Directions for this task
Transcribe the data underneath exactly. No images belong in your version.
== Working data
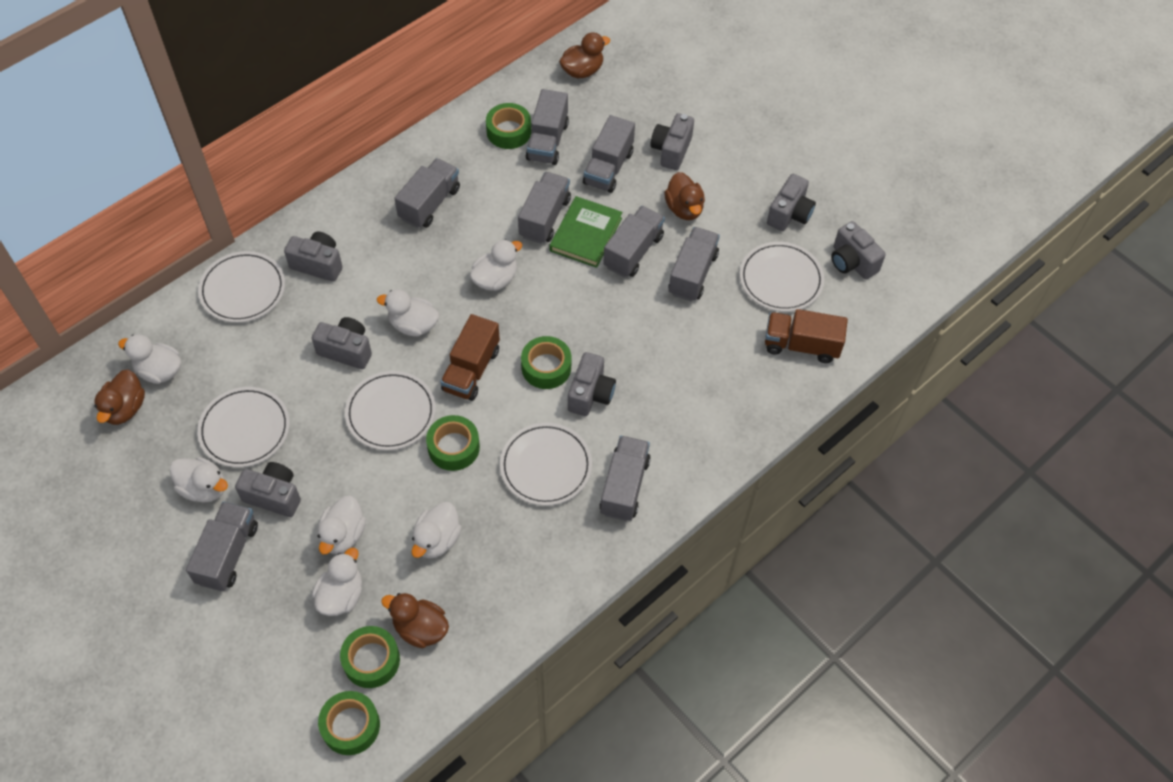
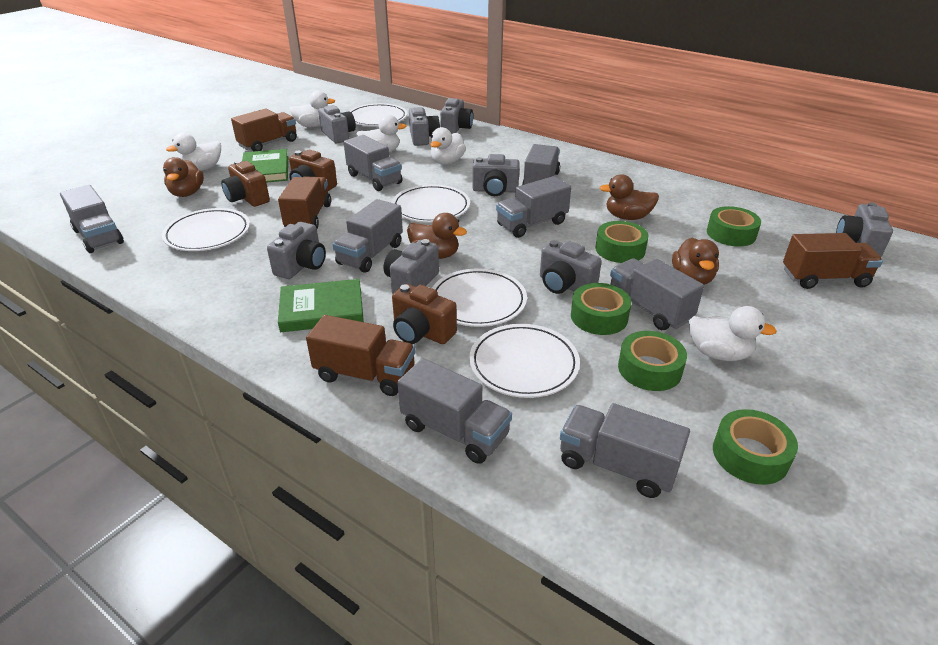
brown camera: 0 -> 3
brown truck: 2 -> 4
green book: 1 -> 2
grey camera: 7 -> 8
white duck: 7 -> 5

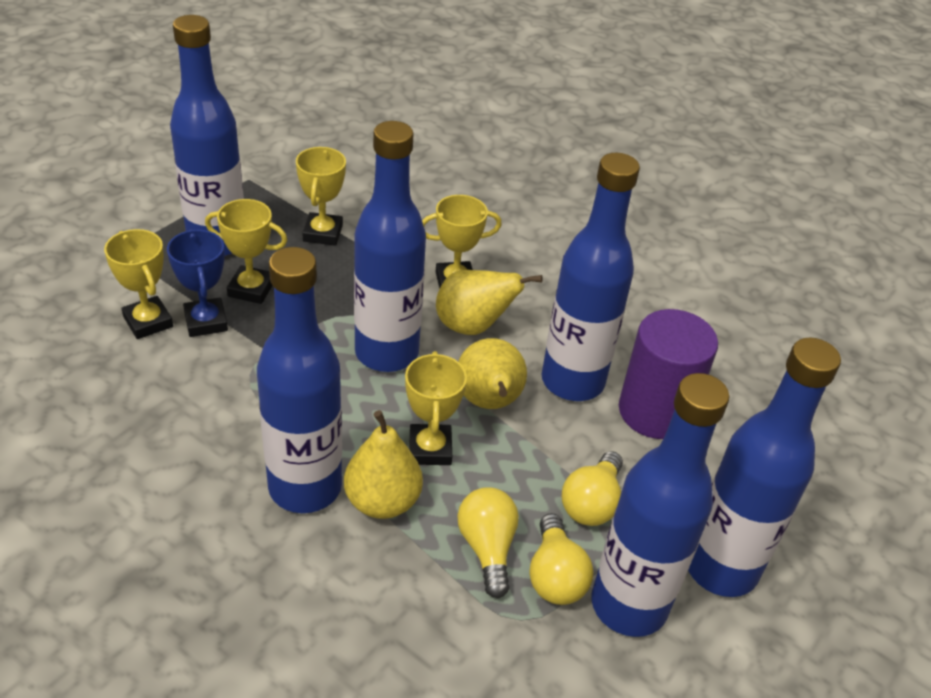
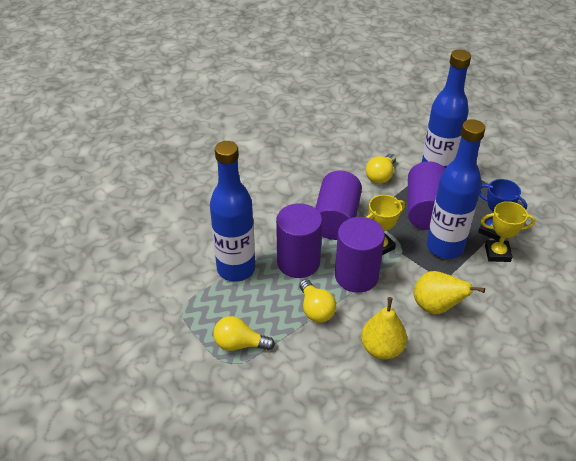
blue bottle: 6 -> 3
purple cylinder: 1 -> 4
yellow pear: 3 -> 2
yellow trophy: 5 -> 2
====
Response box
brown camera: 0 -> 3
brown truck: 2 -> 4
green book: 1 -> 2
grey camera: 7 -> 8
white duck: 7 -> 5

blue bottle: 6 -> 3
purple cylinder: 1 -> 4
yellow pear: 3 -> 2
yellow trophy: 5 -> 2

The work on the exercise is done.